What you have to do: Convert the lines below into a numbered list, skipping blank lines and omitting the pictures.

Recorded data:
........

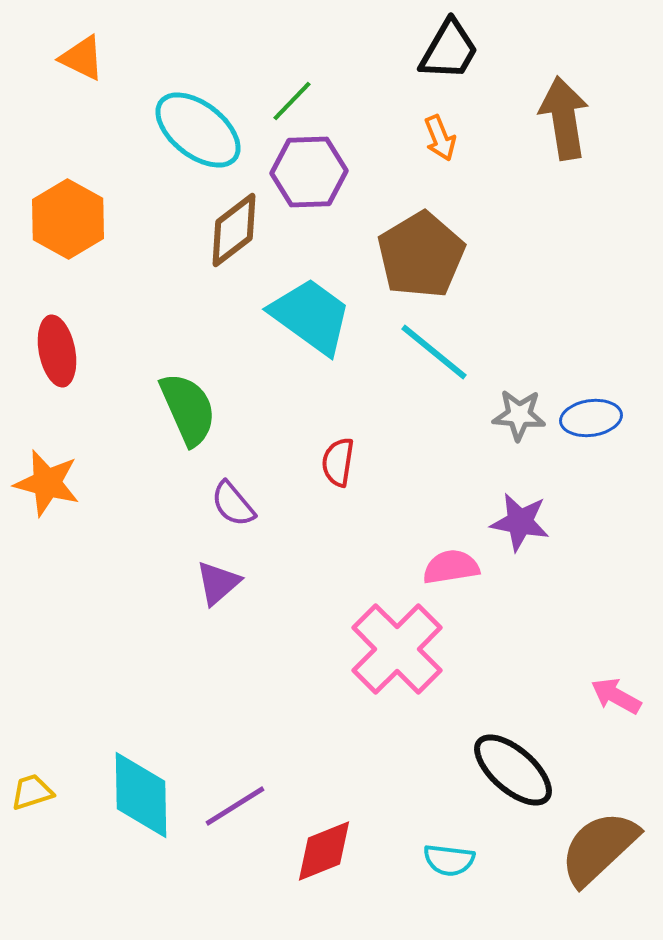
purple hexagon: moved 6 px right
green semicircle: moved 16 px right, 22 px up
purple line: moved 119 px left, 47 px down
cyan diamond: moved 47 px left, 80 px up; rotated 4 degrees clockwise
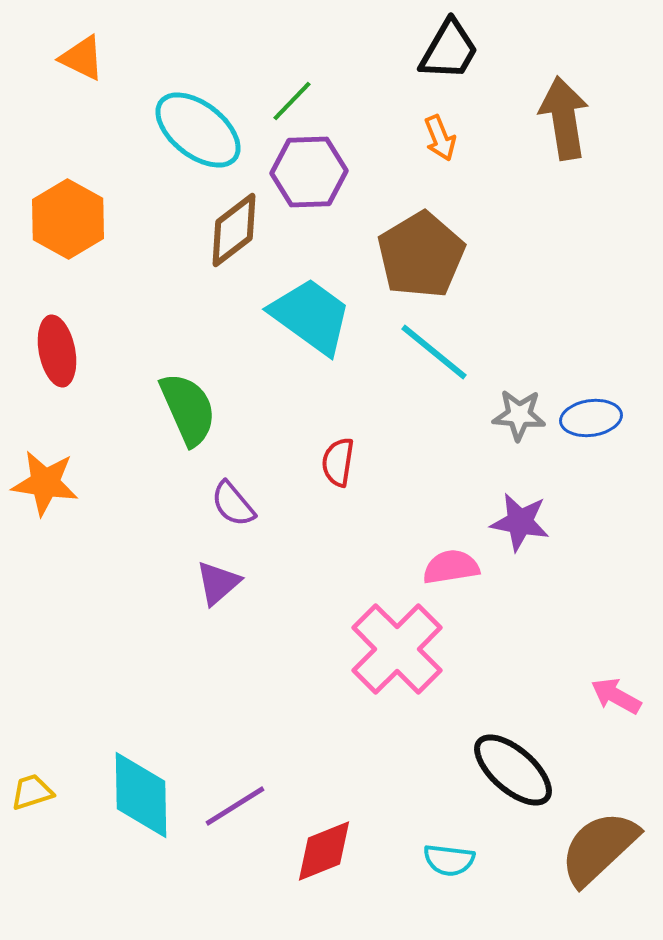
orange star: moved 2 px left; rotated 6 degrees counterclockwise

........

Reply to the task:
1. purple hexagon: moved 6 px right
2. green semicircle: moved 16 px right, 22 px up
3. purple line: moved 119 px left, 47 px down
4. cyan diamond: moved 47 px left, 80 px up; rotated 4 degrees clockwise
5. orange star: moved 2 px left; rotated 6 degrees counterclockwise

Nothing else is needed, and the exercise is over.